● TASK ITEM
In the material below, the lines from the one containing "- relocated: WHITE FISH" through the one containing "- spun: WHITE" are to be given again exactly, ends included, and no others.

● TASK DATA
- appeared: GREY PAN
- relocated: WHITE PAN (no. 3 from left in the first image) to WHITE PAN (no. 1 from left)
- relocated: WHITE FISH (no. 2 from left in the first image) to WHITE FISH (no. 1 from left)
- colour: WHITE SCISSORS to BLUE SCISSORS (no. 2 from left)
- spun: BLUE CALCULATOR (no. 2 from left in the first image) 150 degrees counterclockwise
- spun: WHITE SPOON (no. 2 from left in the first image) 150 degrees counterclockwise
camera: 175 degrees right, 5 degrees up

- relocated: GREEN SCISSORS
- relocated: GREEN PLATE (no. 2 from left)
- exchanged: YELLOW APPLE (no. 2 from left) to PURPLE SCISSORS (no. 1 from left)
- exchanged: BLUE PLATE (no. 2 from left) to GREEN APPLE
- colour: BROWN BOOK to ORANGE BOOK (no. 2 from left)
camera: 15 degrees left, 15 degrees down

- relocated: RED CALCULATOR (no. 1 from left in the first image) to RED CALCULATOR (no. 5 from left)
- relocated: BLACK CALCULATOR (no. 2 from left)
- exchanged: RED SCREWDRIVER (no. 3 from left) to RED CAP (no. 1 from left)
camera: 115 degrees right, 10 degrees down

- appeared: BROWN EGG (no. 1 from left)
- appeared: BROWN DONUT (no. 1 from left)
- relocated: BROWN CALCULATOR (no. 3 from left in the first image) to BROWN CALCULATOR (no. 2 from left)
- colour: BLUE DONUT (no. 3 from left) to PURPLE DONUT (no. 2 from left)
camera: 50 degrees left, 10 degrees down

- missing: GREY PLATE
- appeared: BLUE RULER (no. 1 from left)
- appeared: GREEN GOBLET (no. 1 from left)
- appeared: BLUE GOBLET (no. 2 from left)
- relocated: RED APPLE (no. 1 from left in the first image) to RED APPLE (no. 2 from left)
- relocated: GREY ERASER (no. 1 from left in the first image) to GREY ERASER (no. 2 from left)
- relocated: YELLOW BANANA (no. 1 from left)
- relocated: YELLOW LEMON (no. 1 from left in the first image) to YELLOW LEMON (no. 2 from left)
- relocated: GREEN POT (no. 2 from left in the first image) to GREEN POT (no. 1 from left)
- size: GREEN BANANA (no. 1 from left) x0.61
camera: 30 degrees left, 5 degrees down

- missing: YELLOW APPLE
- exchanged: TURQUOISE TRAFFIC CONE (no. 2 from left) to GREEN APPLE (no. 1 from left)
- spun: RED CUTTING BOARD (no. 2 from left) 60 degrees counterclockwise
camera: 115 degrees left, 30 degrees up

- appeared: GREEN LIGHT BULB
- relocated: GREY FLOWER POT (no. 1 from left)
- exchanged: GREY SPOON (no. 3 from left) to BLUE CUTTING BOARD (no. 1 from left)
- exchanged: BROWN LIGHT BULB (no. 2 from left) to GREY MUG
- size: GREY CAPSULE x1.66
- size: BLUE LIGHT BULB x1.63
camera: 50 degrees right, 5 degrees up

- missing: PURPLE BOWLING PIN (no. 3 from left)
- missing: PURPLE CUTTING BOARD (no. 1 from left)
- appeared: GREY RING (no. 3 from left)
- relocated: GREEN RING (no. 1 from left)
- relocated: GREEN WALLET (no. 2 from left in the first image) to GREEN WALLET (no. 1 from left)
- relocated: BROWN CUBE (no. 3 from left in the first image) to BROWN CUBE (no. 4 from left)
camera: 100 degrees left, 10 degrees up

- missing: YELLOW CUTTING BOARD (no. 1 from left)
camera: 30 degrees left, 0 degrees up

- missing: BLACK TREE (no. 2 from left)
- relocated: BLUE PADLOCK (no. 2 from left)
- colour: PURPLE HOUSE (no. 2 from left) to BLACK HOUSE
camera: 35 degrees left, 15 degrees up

● WRITTEN SOLUTION
- relocated: WHITE FISH (no. 2 from left in the first image) to WHITE FISH (no. 1 from left)
- colour: WHITE SCISSORS to BLUE SCISSORS (no. 2 from left)
- spun: BLUE CALCULATOR (no. 2 from left in the first image) 150 degrees counterclockwise
- spun: WHITE SPOON (no. 2 from left in the first image) 150 degrees counterclockwise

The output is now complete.